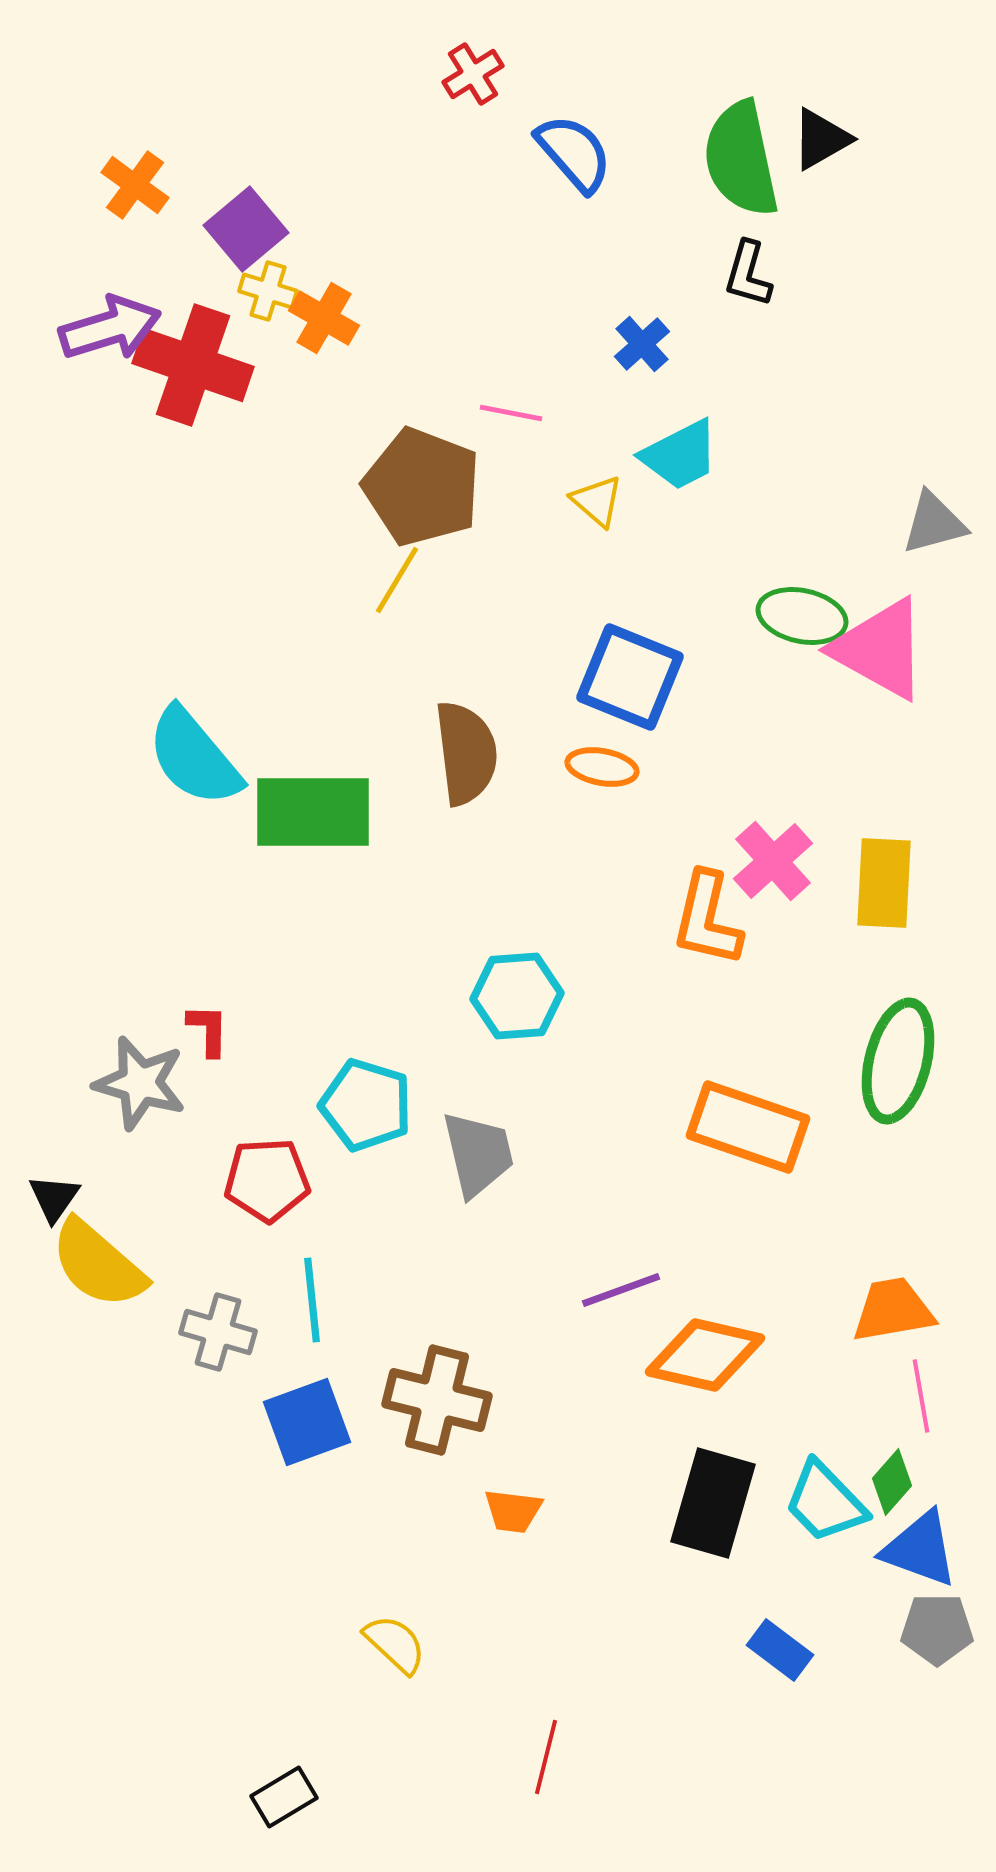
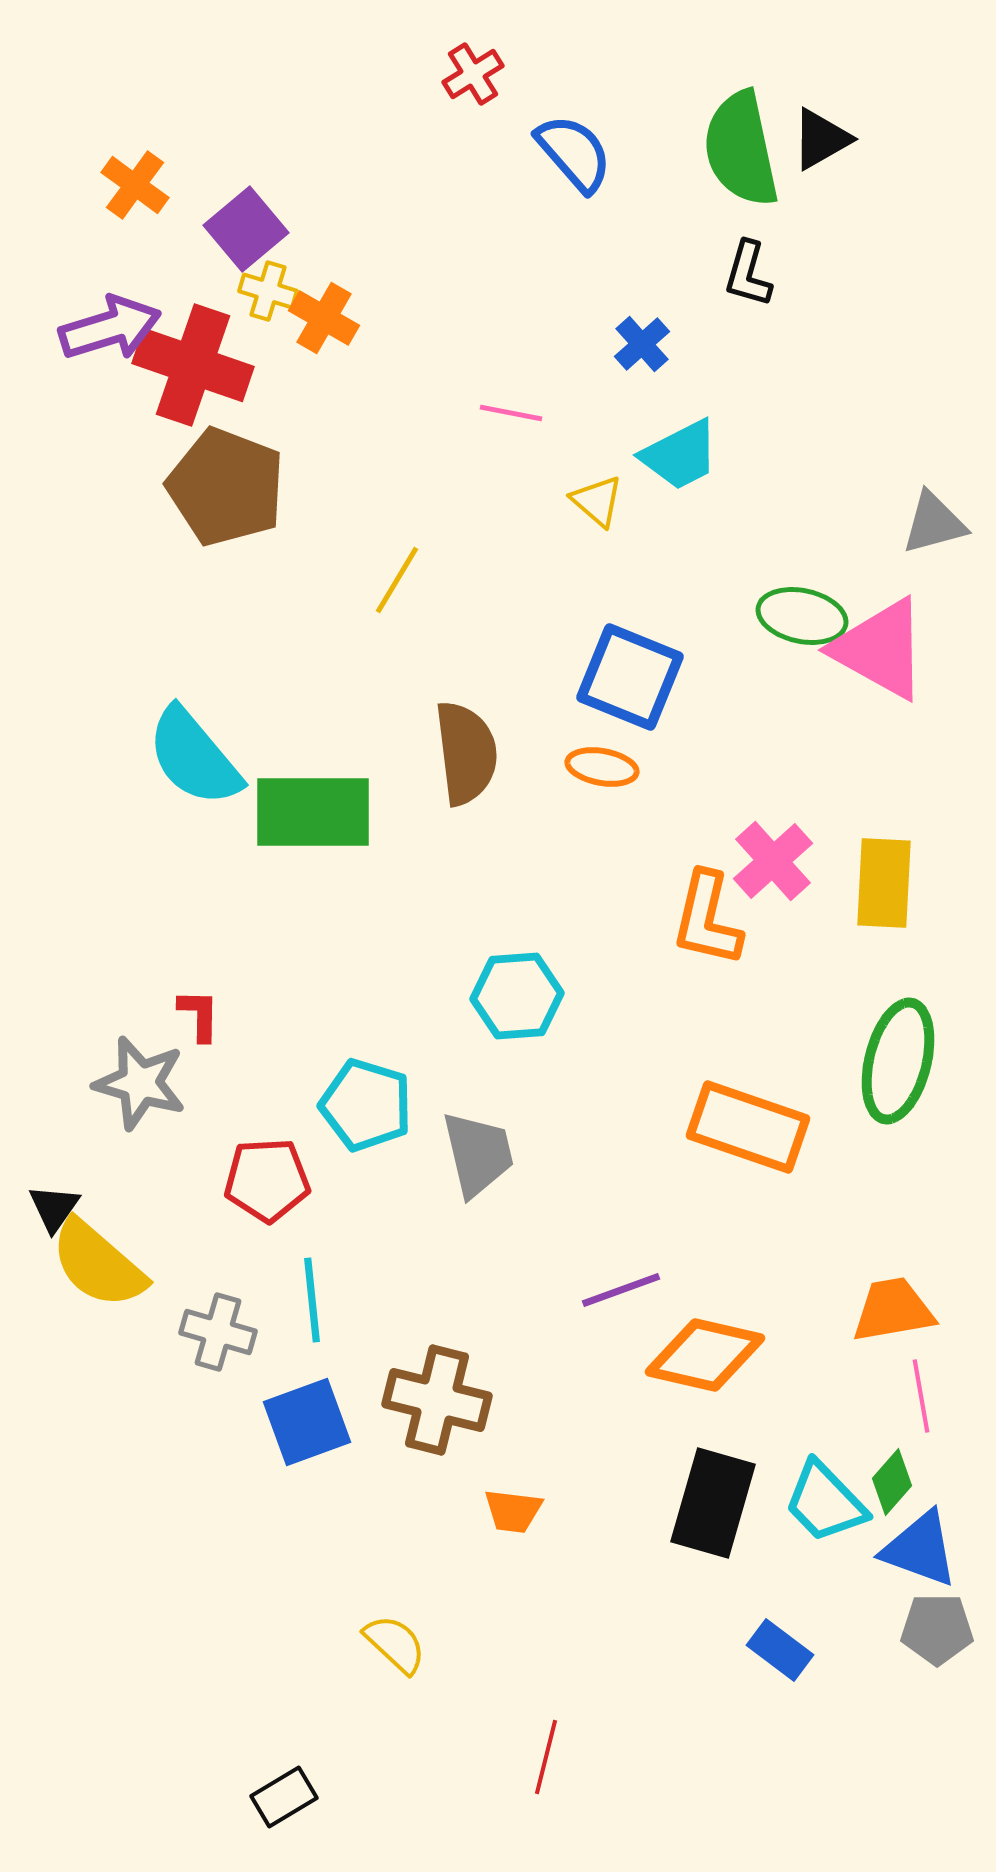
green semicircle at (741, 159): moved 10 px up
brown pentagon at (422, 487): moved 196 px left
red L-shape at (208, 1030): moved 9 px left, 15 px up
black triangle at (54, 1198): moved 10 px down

---

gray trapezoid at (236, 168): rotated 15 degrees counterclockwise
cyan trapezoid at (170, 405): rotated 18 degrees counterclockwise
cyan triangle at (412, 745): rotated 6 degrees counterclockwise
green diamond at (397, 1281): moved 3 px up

WHAT IS EXPECTED
An exact copy of the lines above, from the one containing "gray trapezoid at" down to the one containing "green diamond at (397, 1281): moved 3 px up" and including both, is the whole answer; retype it and nothing else.

SOLUTION
gray trapezoid at (236, 168): rotated 15 degrees counterclockwise
cyan trapezoid at (170, 405): rotated 18 degrees counterclockwise
cyan triangle at (412, 745): rotated 6 degrees counterclockwise
green diamond at (397, 1281): moved 3 px up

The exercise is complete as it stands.